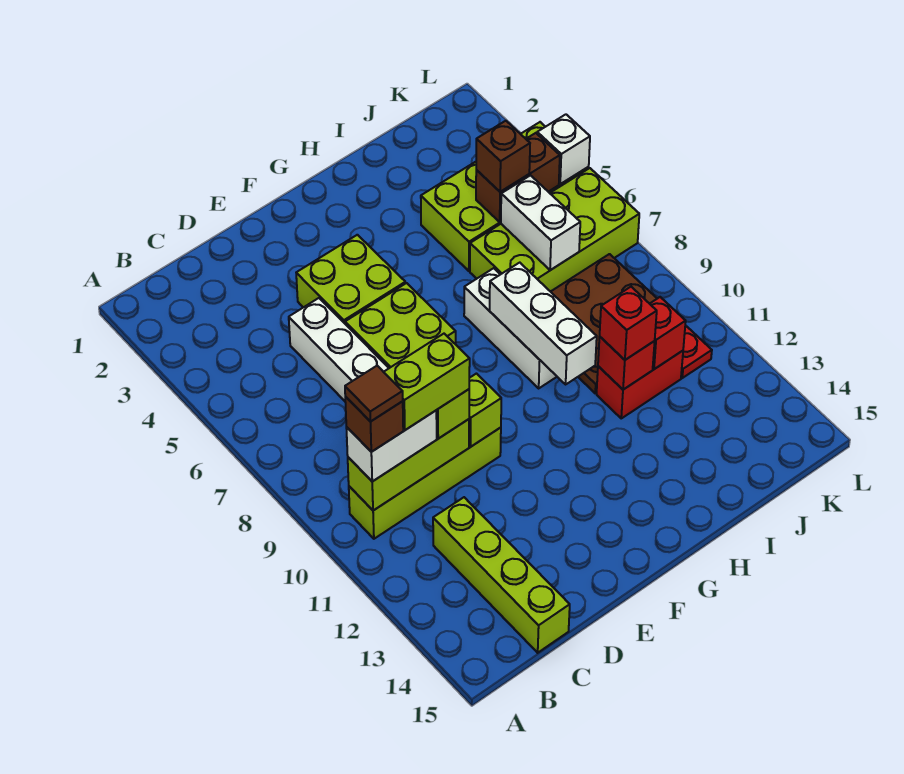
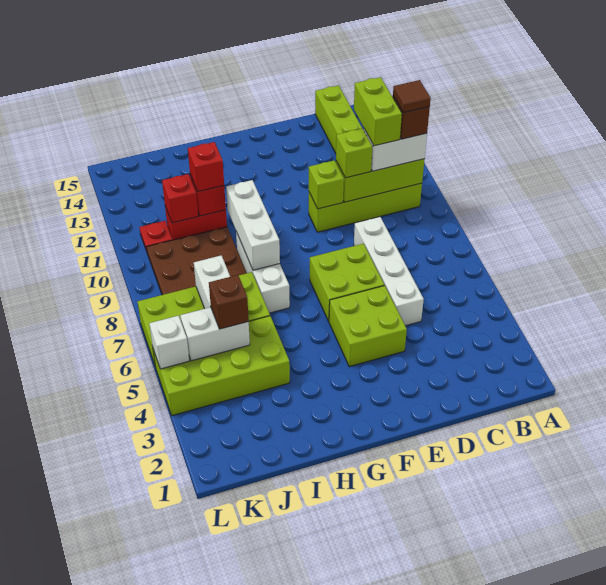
lime 1x2 brick [384,334,470,430] -> lime 1x2 brick turned to [354,77,402,146]
brown 1x2 brick [476,133,560,222] -> white 1x2 brick [180,307,250,361]

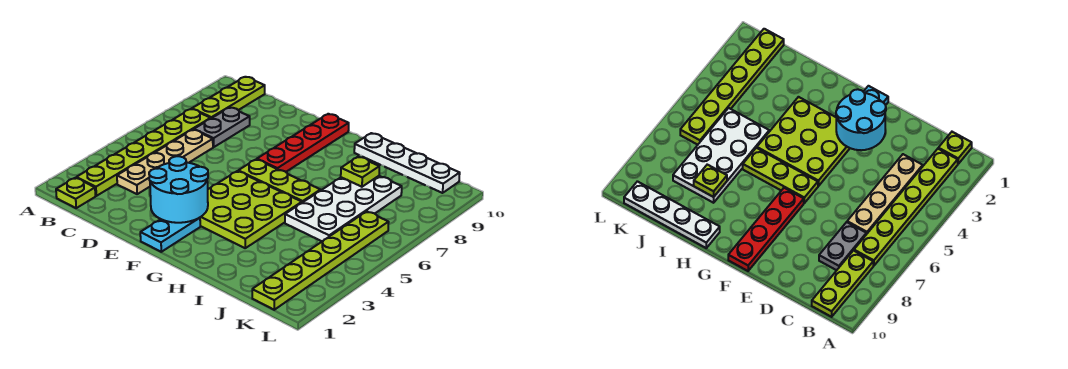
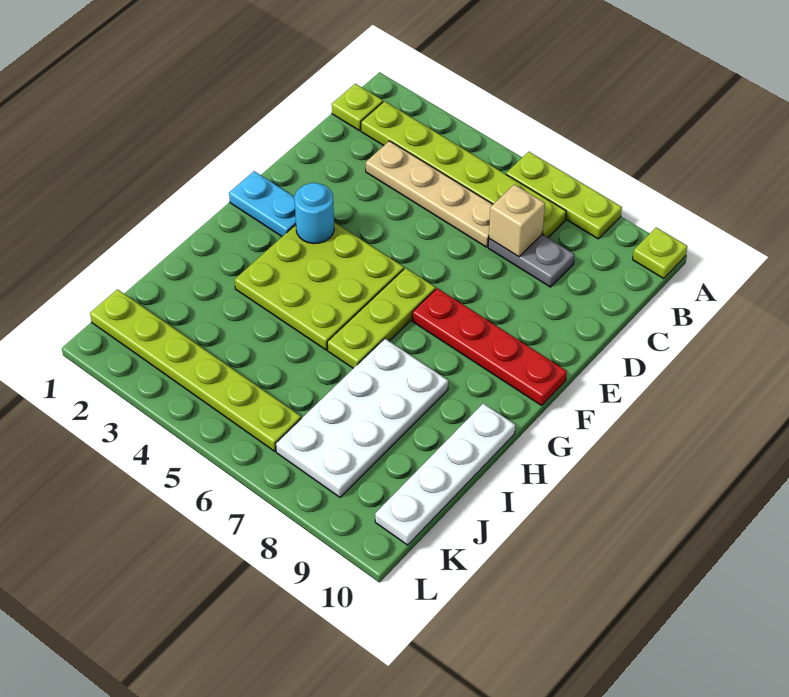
lime 1x3 plate [192,77,265,118] -> lime 1x3 plate moved to [506,152,622,239]
none -> tan 1x1 brick [489,184,545,257]
cyan 2x2 round brick [149,156,208,223] -> cyan 1x1 round brick [294,183,334,244]
white 2x4 plate [285,176,402,241] -> white 2x4 plate turned to [276,339,448,497]
lime 1x1 plate [341,157,379,187] -> lime 1x1 plate moved to [633,227,687,279]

____________________

— WRITTEN TASK —
The answer should consist only of the lines from the one containing "white 2x4 plate [285,176,402,241]" through the last line of the data, given again exactly.

— REPLY —
white 2x4 plate [285,176,402,241] -> white 2x4 plate turned to [276,339,448,497]
lime 1x1 plate [341,157,379,187] -> lime 1x1 plate moved to [633,227,687,279]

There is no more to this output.